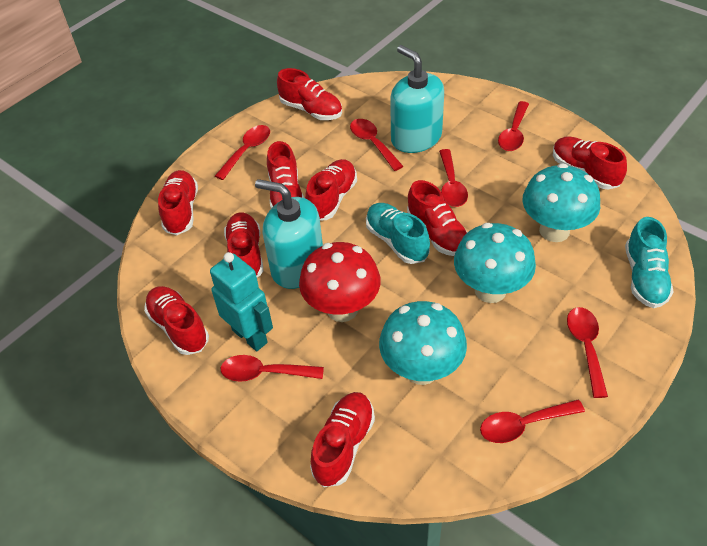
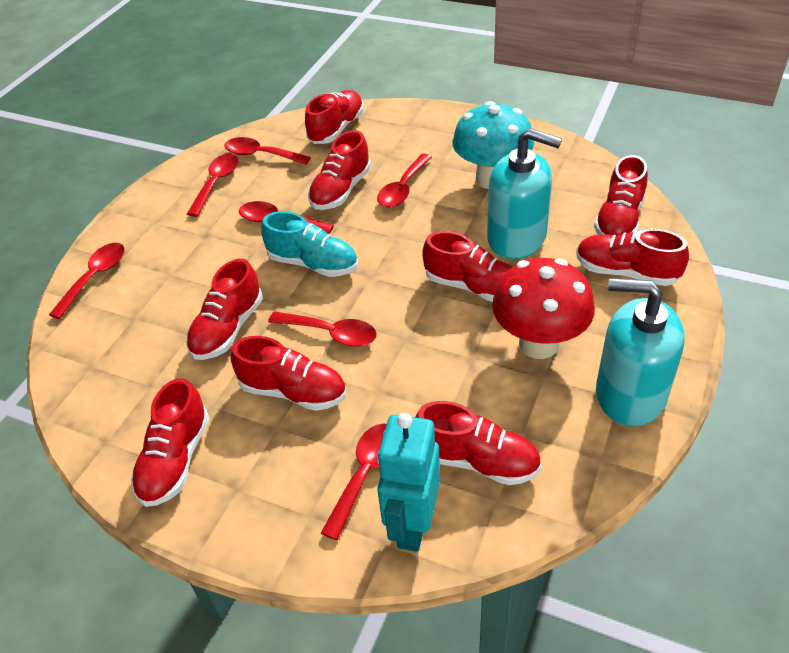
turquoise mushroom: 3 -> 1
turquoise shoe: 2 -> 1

==

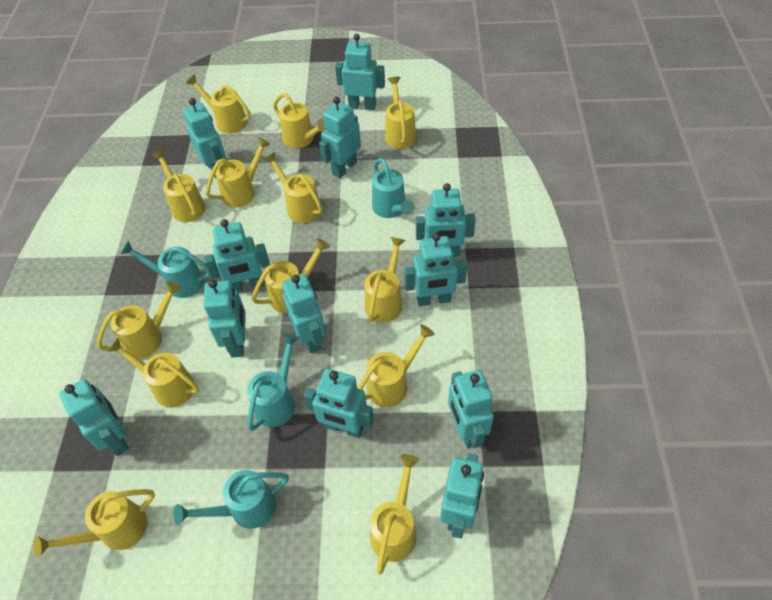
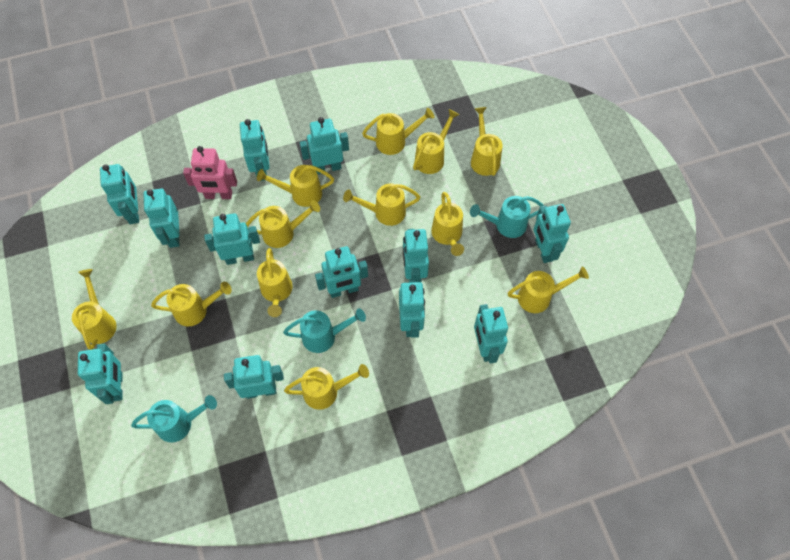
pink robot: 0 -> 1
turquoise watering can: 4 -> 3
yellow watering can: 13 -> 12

==

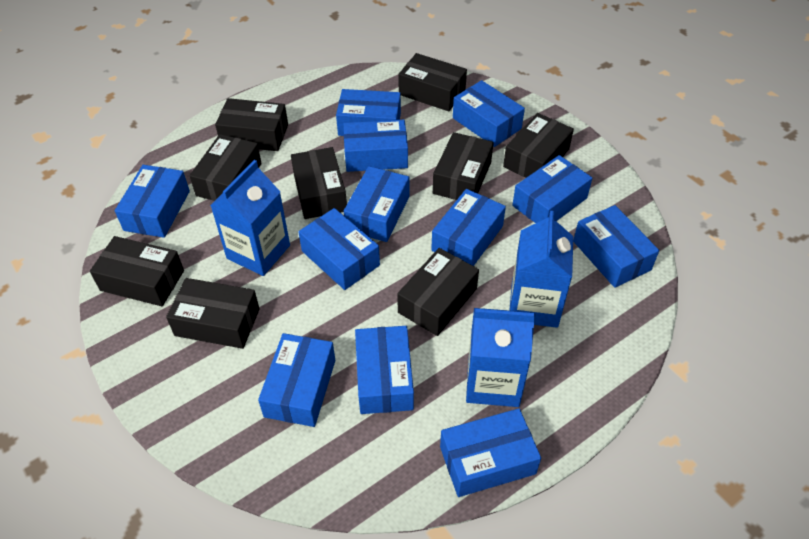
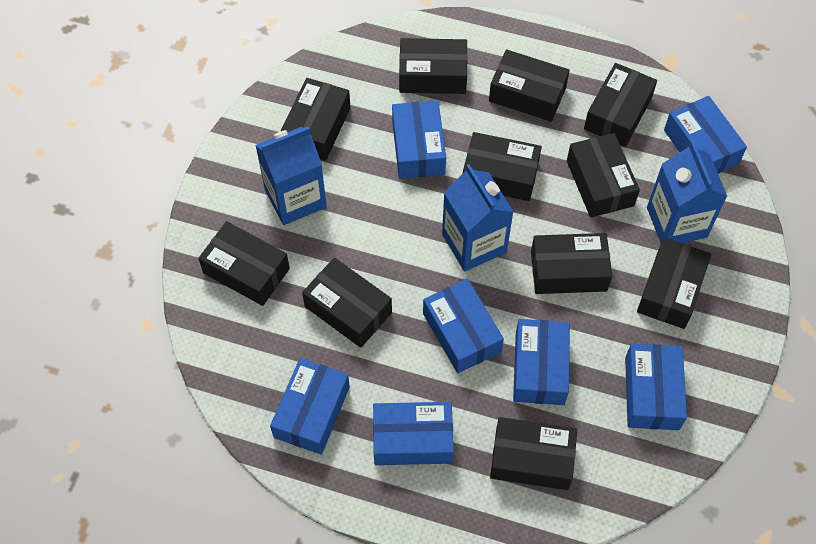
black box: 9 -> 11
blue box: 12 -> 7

-- THE PROBLEM --
Please report how many lines of the entries above contain the string "turquoise". Reply with only the number.

-- RESULT --
3